Exercise prompt:
If an entry contains a picture, omit that picture and transcribe everything else exactly.

Records for this exercise:
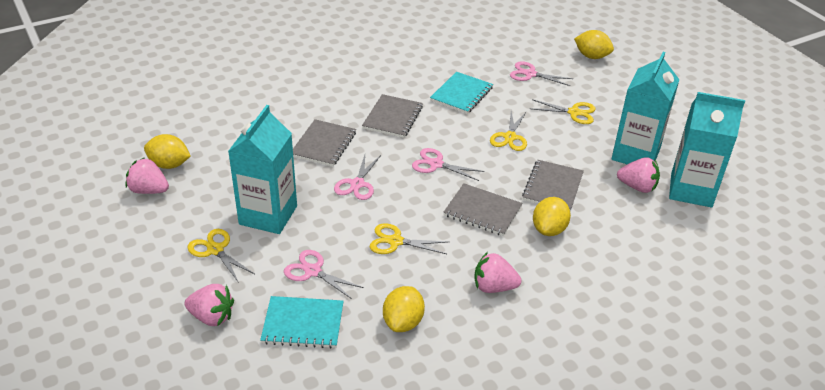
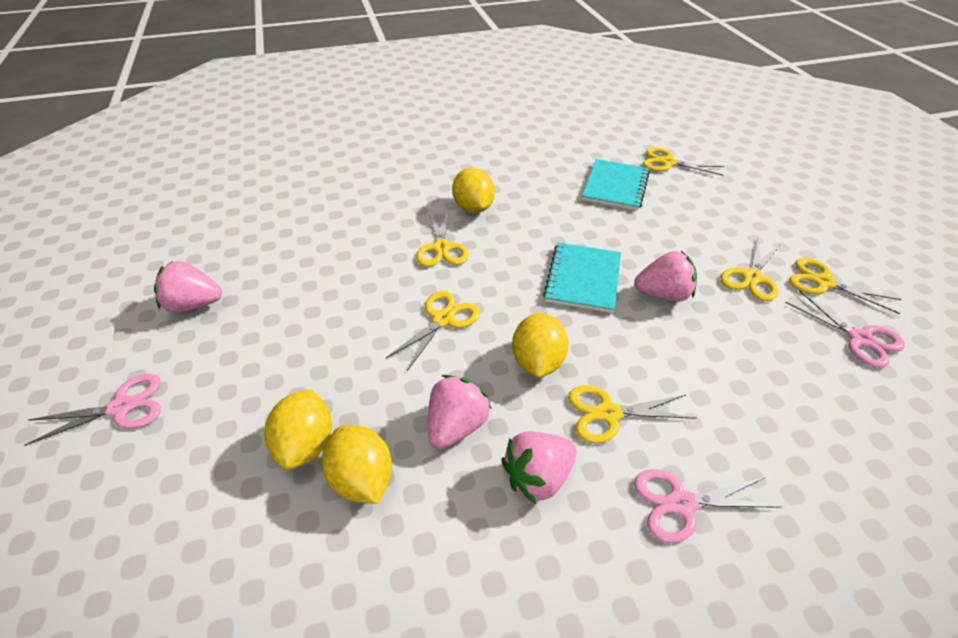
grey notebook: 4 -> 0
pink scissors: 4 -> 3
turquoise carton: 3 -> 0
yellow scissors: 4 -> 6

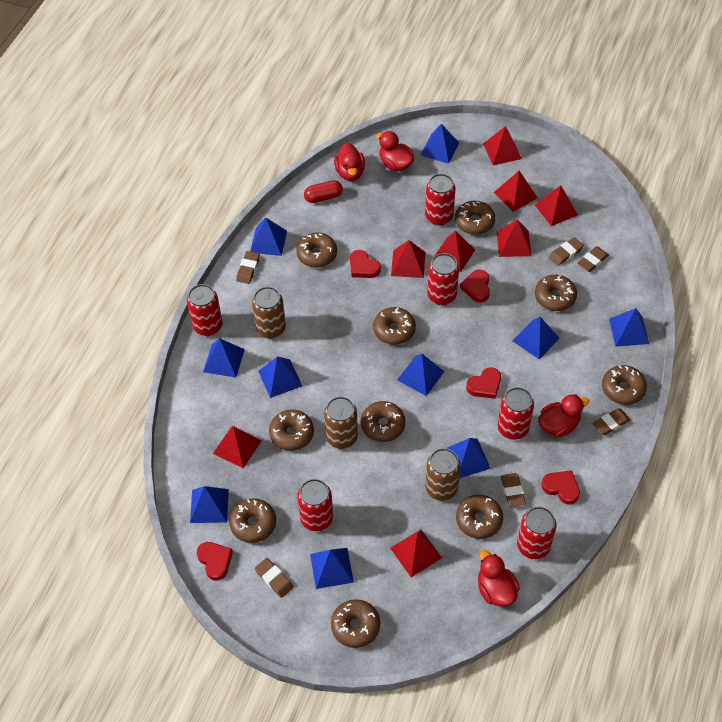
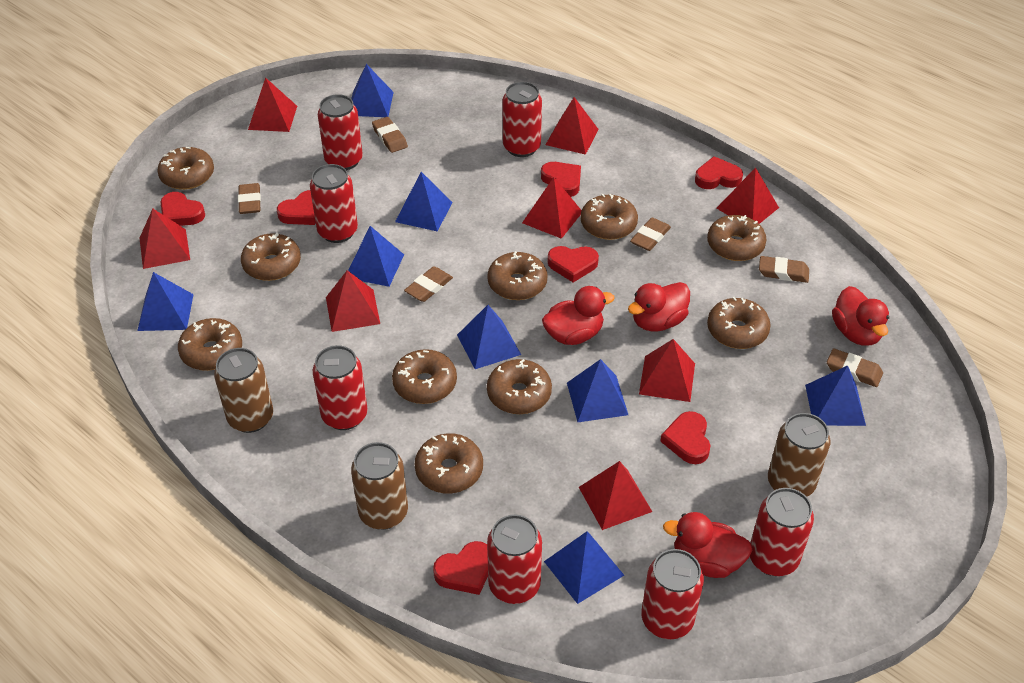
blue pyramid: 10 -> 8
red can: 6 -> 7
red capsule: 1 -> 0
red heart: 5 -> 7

Answer space:
grey notebook: 4 -> 0
pink scissors: 4 -> 3
turquoise carton: 3 -> 0
yellow scissors: 4 -> 6

blue pyramid: 10 -> 8
red can: 6 -> 7
red capsule: 1 -> 0
red heart: 5 -> 7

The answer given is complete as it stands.